_Problem requirements:_ What you produce should be an exact transcription of the data, minus any pictures.

================

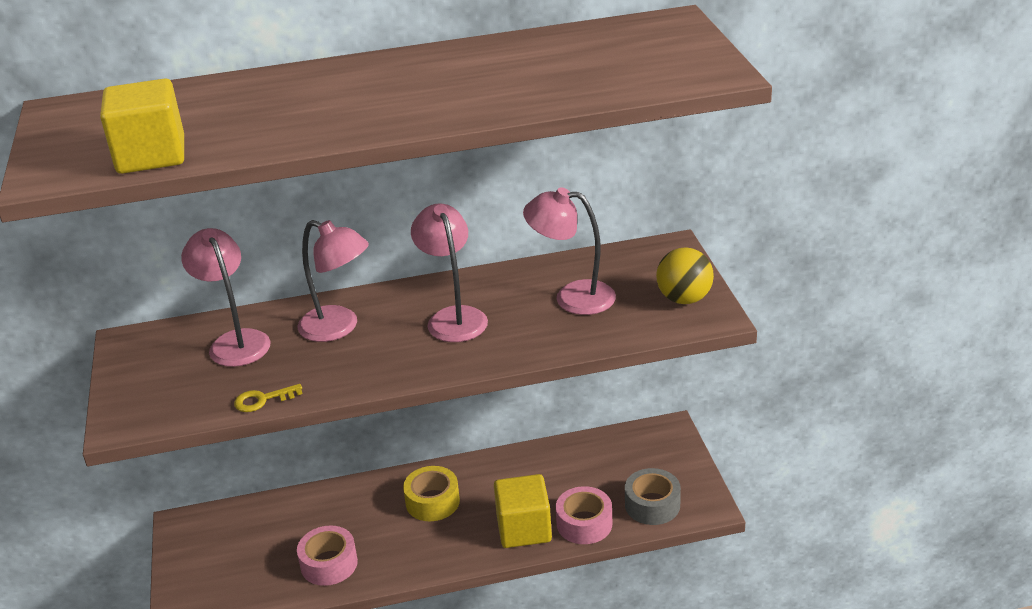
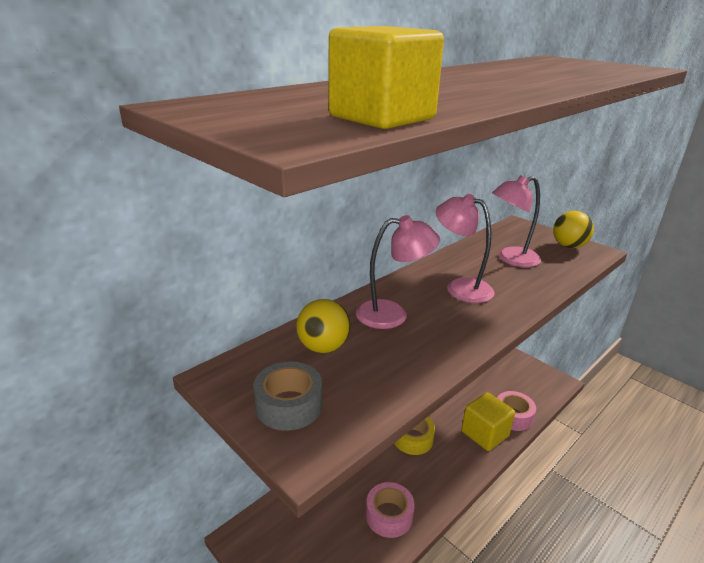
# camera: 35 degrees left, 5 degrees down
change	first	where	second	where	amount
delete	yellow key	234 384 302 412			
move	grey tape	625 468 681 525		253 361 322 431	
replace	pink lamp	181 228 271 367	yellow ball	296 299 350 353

================

_Task result:_
# camera: 35 degrees left, 5 degrees down
change	first	where	second	where	amount
delete	yellow key	234 384 302 412			
move	grey tape	625 468 681 525		253 361 322 431	
replace	pink lamp	181 228 271 367	yellow ball	296 299 350 353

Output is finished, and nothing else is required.